**Task brief**. From the listing below, pick out each line with the word "recoloured".
═══ Provided material
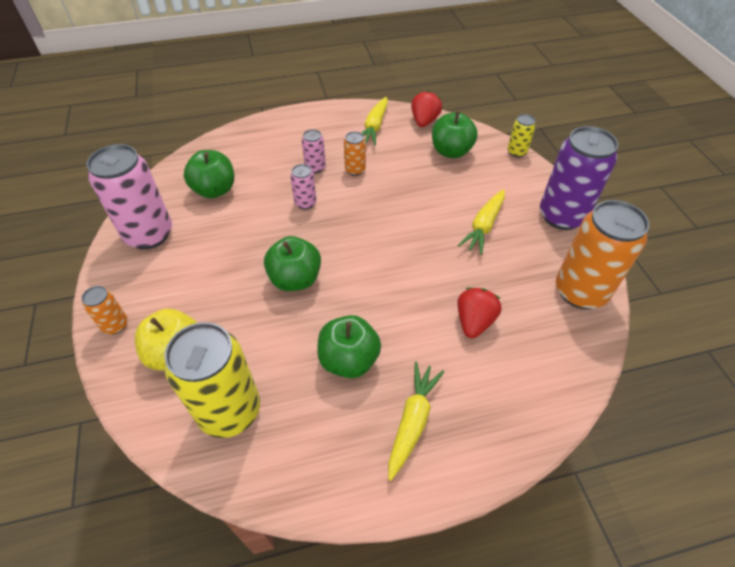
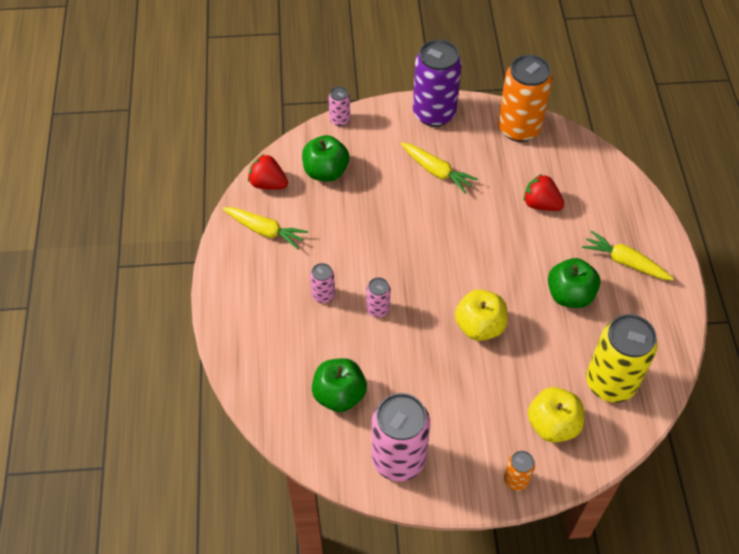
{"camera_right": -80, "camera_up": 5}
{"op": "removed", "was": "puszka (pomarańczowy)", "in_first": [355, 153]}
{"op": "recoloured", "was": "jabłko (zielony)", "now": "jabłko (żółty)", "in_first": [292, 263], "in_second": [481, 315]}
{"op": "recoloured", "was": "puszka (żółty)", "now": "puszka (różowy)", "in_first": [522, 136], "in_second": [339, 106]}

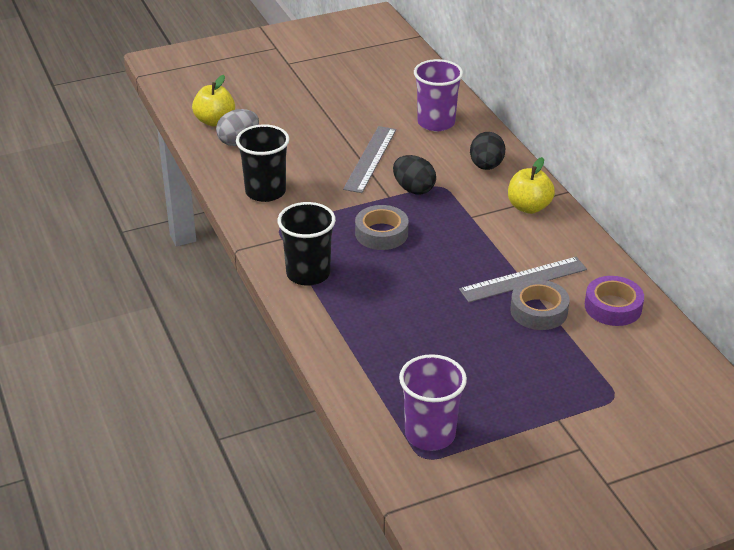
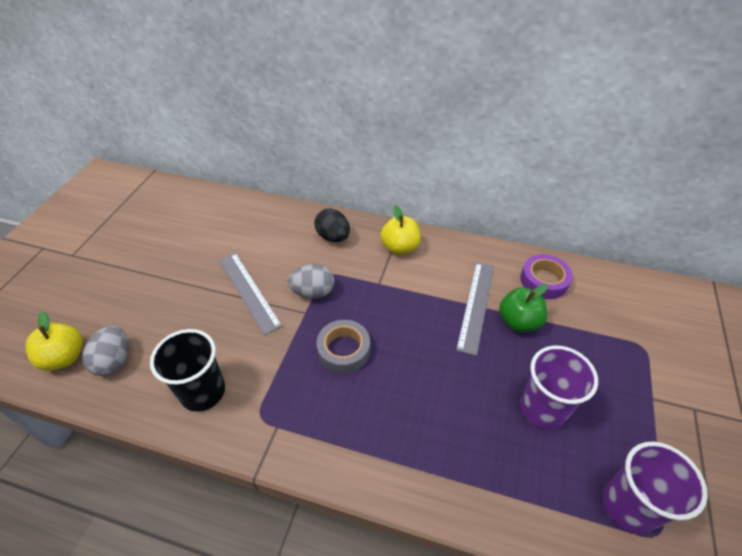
{"camera_right": -50, "camera_up": 10}
{"op": "removed", "was": "szklanka (czarny)", "in_first": [306, 244]}
{"op": "moved", "was": "szklanka (fioletowy)", "in_first": [438, 95], "in_second": [559, 388]}
{"op": "replaced", "was": "taśma klejąca (szary)", "now": "jabłko (zielony)", "in_first": [539, 304], "in_second": [523, 308]}
{"op": "recoloured", "was": "jajko (czarny)", "now": "jajko (szary)", "in_first": [414, 174], "in_second": [311, 281]}

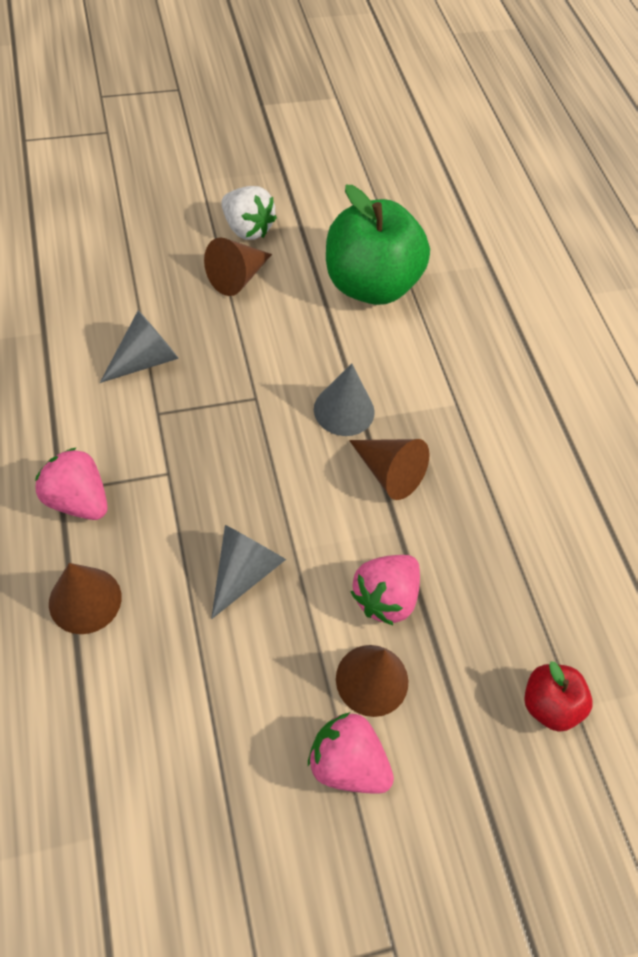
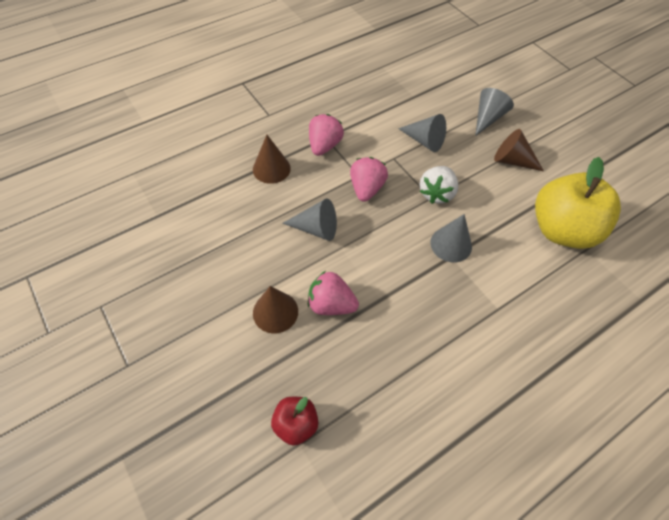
{"camera_right": 75, "camera_up": 0}
{"op": "removed", "was": "stożek (brązowy)", "in_first": [389, 469]}
{"op": "added", "now": "stożek (szary)", "in_second": [494, 112]}
{"op": "moved", "was": "truskawka (biały)", "in_first": [249, 213], "in_second": [439, 185]}
{"op": "moved", "was": "truskawka (różowy)", "in_first": [351, 753], "in_second": [369, 179]}
{"op": "recoloured", "was": "jabłko (zielony)", "now": "jabłko (żółty)", "in_first": [378, 245], "in_second": [578, 203]}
══════
**Answer section**.
{"op": "recoloured", "was": "jabłko (zielony)", "now": "jabłko (żółty)", "in_first": [292, 263], "in_second": [481, 315]}
{"op": "recoloured", "was": "puszka (żółty)", "now": "puszka (różowy)", "in_first": [522, 136], "in_second": [339, 106]}
{"op": "recoloured", "was": "jajko (czarny)", "now": "jajko (szary)", "in_first": [414, 174], "in_second": [311, 281]}
{"op": "recoloured", "was": "jabłko (zielony)", "now": "jabłko (żółty)", "in_first": [378, 245], "in_second": [578, 203]}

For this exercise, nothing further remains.